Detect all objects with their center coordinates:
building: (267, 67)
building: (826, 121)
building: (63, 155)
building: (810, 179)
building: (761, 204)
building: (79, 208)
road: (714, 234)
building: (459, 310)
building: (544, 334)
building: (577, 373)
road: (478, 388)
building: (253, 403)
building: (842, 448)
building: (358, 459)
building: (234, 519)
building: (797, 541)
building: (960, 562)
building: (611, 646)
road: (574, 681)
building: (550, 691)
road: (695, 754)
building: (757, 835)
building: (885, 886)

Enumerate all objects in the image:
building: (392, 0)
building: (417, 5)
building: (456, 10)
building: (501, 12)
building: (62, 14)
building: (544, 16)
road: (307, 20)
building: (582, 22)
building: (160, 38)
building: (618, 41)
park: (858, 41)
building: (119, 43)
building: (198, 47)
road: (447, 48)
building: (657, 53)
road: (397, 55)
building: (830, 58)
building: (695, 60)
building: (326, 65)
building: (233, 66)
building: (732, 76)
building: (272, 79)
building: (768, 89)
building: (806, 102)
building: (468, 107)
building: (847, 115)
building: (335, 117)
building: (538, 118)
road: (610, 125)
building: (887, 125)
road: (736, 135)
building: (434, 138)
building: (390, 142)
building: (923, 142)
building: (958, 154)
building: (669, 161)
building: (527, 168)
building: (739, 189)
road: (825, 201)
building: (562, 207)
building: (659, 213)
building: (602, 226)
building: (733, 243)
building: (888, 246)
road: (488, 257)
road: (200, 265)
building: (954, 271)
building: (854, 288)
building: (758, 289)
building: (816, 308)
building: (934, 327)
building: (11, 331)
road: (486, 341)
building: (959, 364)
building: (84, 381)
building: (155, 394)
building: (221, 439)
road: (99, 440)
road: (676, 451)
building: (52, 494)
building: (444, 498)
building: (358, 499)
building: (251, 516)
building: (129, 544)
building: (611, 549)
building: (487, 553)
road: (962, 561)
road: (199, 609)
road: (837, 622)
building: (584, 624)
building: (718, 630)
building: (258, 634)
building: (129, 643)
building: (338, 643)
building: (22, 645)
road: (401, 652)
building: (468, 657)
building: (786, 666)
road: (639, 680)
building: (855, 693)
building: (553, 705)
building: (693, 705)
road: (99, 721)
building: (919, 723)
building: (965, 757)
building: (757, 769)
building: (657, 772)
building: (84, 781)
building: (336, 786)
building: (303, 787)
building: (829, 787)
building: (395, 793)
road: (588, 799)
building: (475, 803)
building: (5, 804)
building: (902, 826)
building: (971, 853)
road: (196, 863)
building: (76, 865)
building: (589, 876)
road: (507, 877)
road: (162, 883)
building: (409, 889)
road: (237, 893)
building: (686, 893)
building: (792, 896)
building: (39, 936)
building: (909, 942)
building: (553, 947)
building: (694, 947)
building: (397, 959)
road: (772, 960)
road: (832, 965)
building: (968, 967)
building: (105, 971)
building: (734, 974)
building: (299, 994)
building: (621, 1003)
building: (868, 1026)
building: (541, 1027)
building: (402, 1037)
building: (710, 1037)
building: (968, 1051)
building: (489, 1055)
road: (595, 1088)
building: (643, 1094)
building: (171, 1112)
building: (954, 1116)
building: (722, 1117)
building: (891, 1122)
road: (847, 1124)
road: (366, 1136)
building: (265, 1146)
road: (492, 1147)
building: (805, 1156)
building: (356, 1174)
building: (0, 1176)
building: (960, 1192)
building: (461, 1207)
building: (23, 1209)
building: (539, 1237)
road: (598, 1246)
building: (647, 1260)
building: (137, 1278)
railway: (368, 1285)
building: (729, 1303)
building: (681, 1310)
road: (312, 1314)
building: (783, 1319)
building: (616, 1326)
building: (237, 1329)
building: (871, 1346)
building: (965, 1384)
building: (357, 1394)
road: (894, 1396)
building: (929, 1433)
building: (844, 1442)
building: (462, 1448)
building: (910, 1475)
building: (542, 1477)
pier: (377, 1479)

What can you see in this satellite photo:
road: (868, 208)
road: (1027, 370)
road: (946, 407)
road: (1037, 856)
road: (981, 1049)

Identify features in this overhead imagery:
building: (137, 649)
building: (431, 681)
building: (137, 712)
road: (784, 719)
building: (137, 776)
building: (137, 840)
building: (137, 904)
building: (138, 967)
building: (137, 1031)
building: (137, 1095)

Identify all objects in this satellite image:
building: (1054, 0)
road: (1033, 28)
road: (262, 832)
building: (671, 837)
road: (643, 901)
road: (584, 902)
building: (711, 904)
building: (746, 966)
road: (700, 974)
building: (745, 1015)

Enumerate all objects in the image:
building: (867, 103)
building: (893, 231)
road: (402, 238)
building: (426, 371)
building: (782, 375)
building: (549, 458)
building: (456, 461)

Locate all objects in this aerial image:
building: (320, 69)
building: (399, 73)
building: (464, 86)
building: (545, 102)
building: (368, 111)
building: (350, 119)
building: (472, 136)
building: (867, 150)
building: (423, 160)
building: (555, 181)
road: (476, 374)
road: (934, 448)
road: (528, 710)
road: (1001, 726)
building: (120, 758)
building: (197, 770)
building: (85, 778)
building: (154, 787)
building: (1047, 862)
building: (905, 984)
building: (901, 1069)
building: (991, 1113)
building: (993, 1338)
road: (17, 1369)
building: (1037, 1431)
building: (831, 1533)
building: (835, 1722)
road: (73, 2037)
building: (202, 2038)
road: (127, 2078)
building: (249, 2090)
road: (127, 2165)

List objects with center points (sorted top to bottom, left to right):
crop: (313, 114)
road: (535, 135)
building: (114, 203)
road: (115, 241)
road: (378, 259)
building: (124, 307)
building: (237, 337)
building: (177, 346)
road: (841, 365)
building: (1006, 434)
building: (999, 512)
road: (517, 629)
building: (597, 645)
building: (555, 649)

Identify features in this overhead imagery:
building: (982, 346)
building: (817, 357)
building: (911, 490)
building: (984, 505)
_ _ _
Nothing in the data may be left out. Copy all of it exactly.

* _Response box_
Detect all objects with their center coordinates:
building: (267, 67)
building: (826, 121)
building: (63, 155)
building: (810, 179)
building: (761, 204)
building: (79, 208)
road: (714, 234)
building: (459, 310)
building: (544, 334)
building: (577, 373)
road: (478, 388)
building: (253, 403)
building: (842, 448)
building: (358, 459)
building: (234, 519)
building: (797, 541)
building: (960, 562)
building: (611, 646)
road: (574, 681)
building: (550, 691)
road: (695, 754)
building: (757, 835)
building: (885, 886)

Enumerate all objects in the image:
building: (392, 0)
building: (417, 5)
building: (456, 10)
building: (501, 12)
building: (62, 14)
building: (544, 16)
road: (307, 20)
building: (582, 22)
building: (160, 38)
building: (618, 41)
park: (858, 41)
building: (119, 43)
building: (198, 47)
road: (447, 48)
building: (657, 53)
road: (397, 55)
building: (830, 58)
building: (695, 60)
building: (326, 65)
building: (233, 66)
building: (732, 76)
building: (272, 79)
building: (768, 89)
building: (806, 102)
building: (468, 107)
building: (847, 115)
building: (335, 117)
building: (538, 118)
road: (610, 125)
building: (887, 125)
road: (736, 135)
building: (434, 138)
building: (390, 142)
building: (923, 142)
building: (958, 154)
building: (669, 161)
building: (527, 168)
building: (739, 189)
road: (825, 201)
building: (562, 207)
building: (659, 213)
building: (602, 226)
building: (733, 243)
building: (888, 246)
road: (488, 257)
road: (200, 265)
building: (954, 271)
building: (854, 288)
building: (758, 289)
building: (816, 308)
building: (934, 327)
building: (11, 331)
road: (486, 341)
building: (959, 364)
building: (84, 381)
building: (155, 394)
building: (221, 439)
road: (99, 440)
road: (676, 451)
building: (52, 494)
building: (444, 498)
building: (358, 499)
building: (251, 516)
building: (129, 544)
building: (611, 549)
building: (487, 553)
road: (962, 561)
road: (199, 609)
road: (837, 622)
building: (584, 624)
building: (718, 630)
building: (258, 634)
building: (129, 643)
building: (338, 643)
building: (22, 645)
road: (401, 652)
building: (468, 657)
building: (786, 666)
road: (639, 680)
building: (855, 693)
building: (553, 705)
building: (693, 705)
road: (99, 721)
building: (919, 723)
building: (965, 757)
building: (757, 769)
building: (657, 772)
building: (84, 781)
building: (336, 786)
building: (303, 787)
building: (829, 787)
building: (395, 793)
road: (588, 799)
building: (475, 803)
building: (5, 804)
building: (902, 826)
building: (971, 853)
road: (196, 863)
building: (76, 865)
building: (589, 876)
road: (507, 877)
road: (162, 883)
building: (409, 889)
road: (237, 893)
building: (686, 893)
building: (792, 896)
building: (39, 936)
building: (909, 942)
building: (553, 947)
building: (694, 947)
building: (397, 959)
road: (772, 960)
road: (832, 965)
building: (968, 967)
building: (105, 971)
building: (734, 974)
building: (299, 994)
building: (621, 1003)
building: (868, 1026)
building: (541, 1027)
building: (402, 1037)
building: (710, 1037)
building: (968, 1051)
building: (489, 1055)
road: (595, 1088)
building: (643, 1094)
building: (171, 1112)
building: (954, 1116)
building: (722, 1117)
building: (891, 1122)
road: (847, 1124)
road: (366, 1136)
building: (265, 1146)
road: (492, 1147)
building: (805, 1156)
building: (356, 1174)
building: (0, 1176)
building: (960, 1192)
building: (461, 1207)
building: (23, 1209)
building: (539, 1237)
road: (598, 1246)
building: (647, 1260)
building: (137, 1278)
railway: (368, 1285)
building: (729, 1303)
building: (681, 1310)
road: (312, 1314)
building: (783, 1319)
building: (616, 1326)
building: (237, 1329)
building: (871, 1346)
building: (965, 1384)
building: (357, 1394)
road: (894, 1396)
building: (929, 1433)
building: (844, 1442)
building: (462, 1448)
building: (910, 1475)
building: (542, 1477)
pier: (377, 1479)

What can you see in this satellite photo:
road: (868, 208)
road: (1027, 370)
road: (946, 407)
road: (1037, 856)
road: (981, 1049)

Identify features in this overhead imagery:
building: (137, 649)
building: (431, 681)
building: (137, 712)
road: (784, 719)
building: (137, 776)
building: (137, 840)
building: (137, 904)
building: (138, 967)
building: (137, 1031)
building: (137, 1095)

Identify all objects in this satellite image:
building: (1054, 0)
road: (1033, 28)
road: (262, 832)
building: (671, 837)
road: (643, 901)
road: (584, 902)
building: (711, 904)
building: (746, 966)
road: (700, 974)
building: (745, 1015)

Enumerate all objects in the image:
building: (867, 103)
building: (893, 231)
road: (402, 238)
building: (426, 371)
building: (782, 375)
building: (549, 458)
building: (456, 461)

Locate all objects in this aerial image:
building: (320, 69)
building: (399, 73)
building: (464, 86)
building: (545, 102)
building: (368, 111)
building: (350, 119)
building: (472, 136)
building: (867, 150)
building: (423, 160)
building: (555, 181)
road: (476, 374)
road: (934, 448)
road: (528, 710)
road: (1001, 726)
building: (120, 758)
building: (197, 770)
building: (85, 778)
building: (154, 787)
building: (1047, 862)
building: (905, 984)
building: (901, 1069)
building: (991, 1113)
building: (993, 1338)
road: (17, 1369)
building: (1037, 1431)
building: (831, 1533)
building: (835, 1722)
road: (73, 2037)
building: (202, 2038)
road: (127, 2078)
building: (249, 2090)
road: (127, 2165)

List objects with center points (sorted top to bottom, left to right):
crop: (313, 114)
road: (535, 135)
building: (114, 203)
road: (115, 241)
road: (378, 259)
building: (124, 307)
building: (237, 337)
building: (177, 346)
road: (841, 365)
building: (1006, 434)
building: (999, 512)
road: (517, 629)
building: (597, 645)
building: (555, 649)

Identify features in this overhead imagery:
building: (982, 346)
building: (817, 357)
building: (911, 490)
building: (984, 505)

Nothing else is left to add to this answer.